Word for word, repeat the entries, minus the pictures.
━━ Provided data ━━
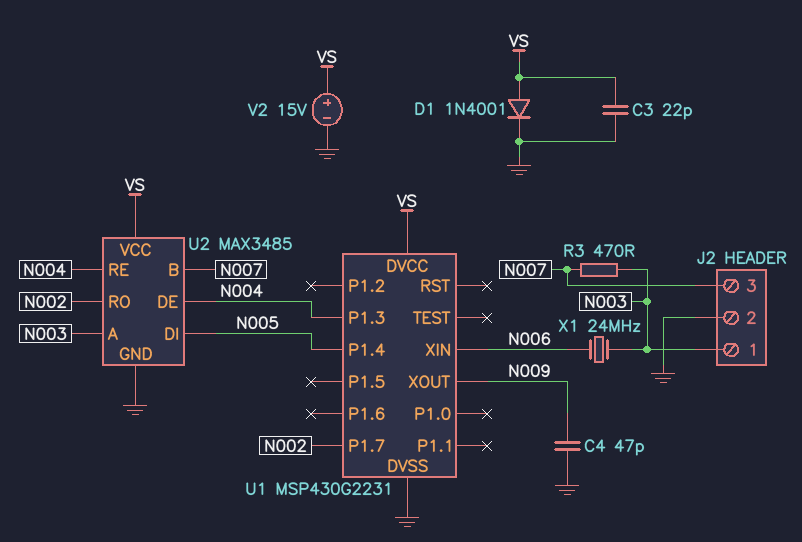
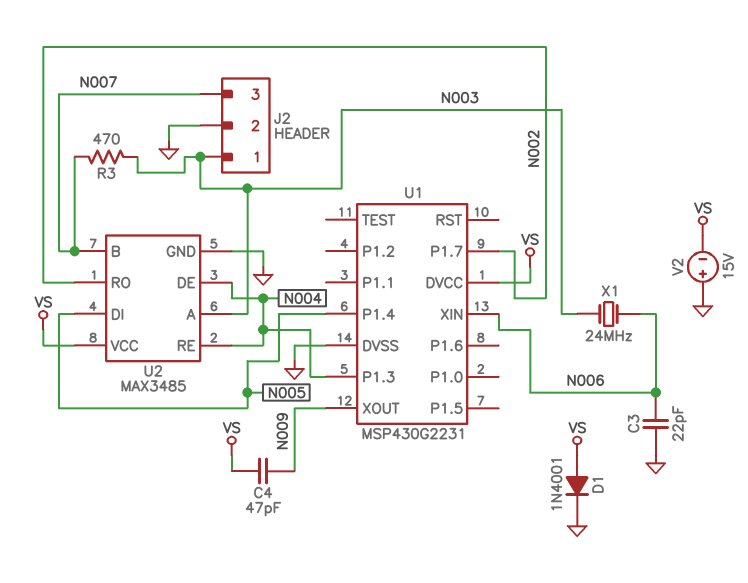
C3: 22pF (GND, VS) -> 22pF (GND, N006)
C4: 47pF (GND, N009) -> 47pF (N009, VS)
V2: 15V (plus VS, minus GND) -> 15V (plus GND, minus VS)

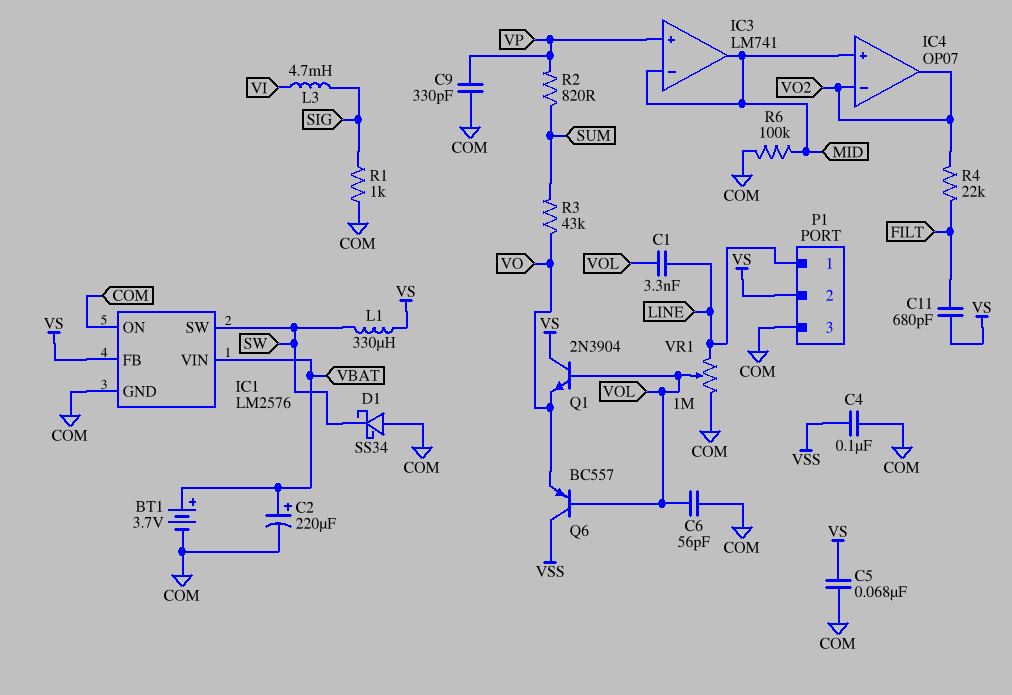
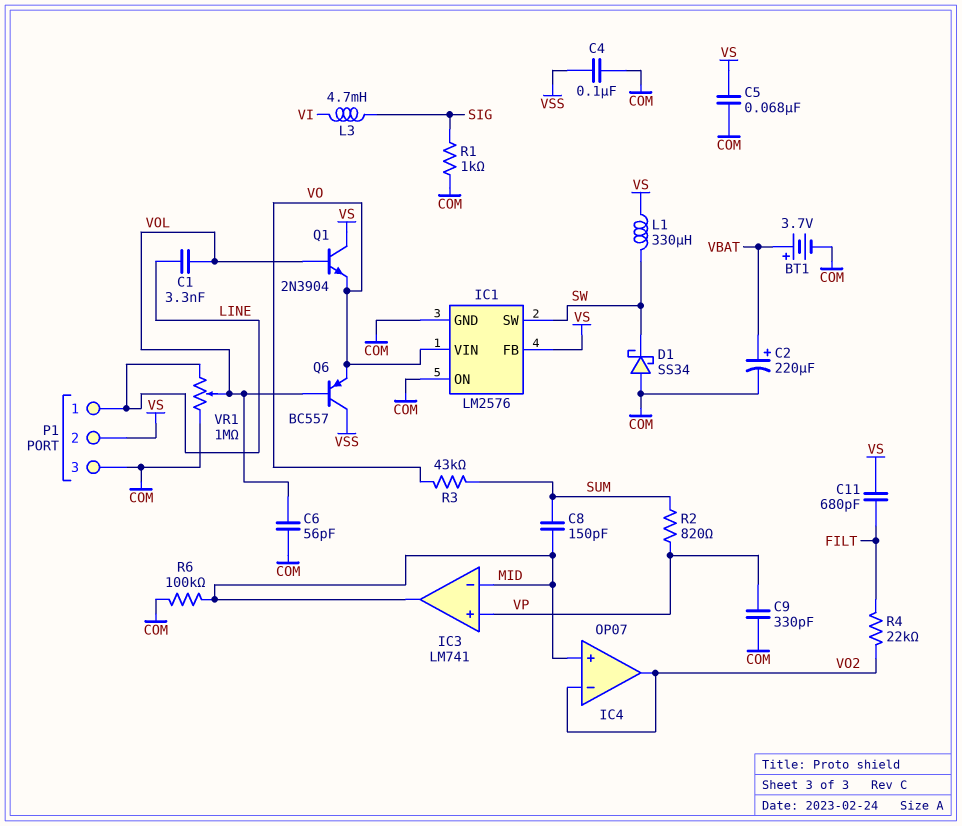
C8: none -> 150pF (MID, SUM)
IC1 pin VIN: VBAT -> VO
━━━
Task solution »
C3: 22pF (GND, VS) -> 22pF (GND, N006)
C4: 47pF (GND, N009) -> 47pF (N009, VS)
V2: 15V (plus VS, minus GND) -> 15V (plus GND, minus VS)

C8: none -> 150pF (MID, SUM)
IC1 pin VIN: VBAT -> VO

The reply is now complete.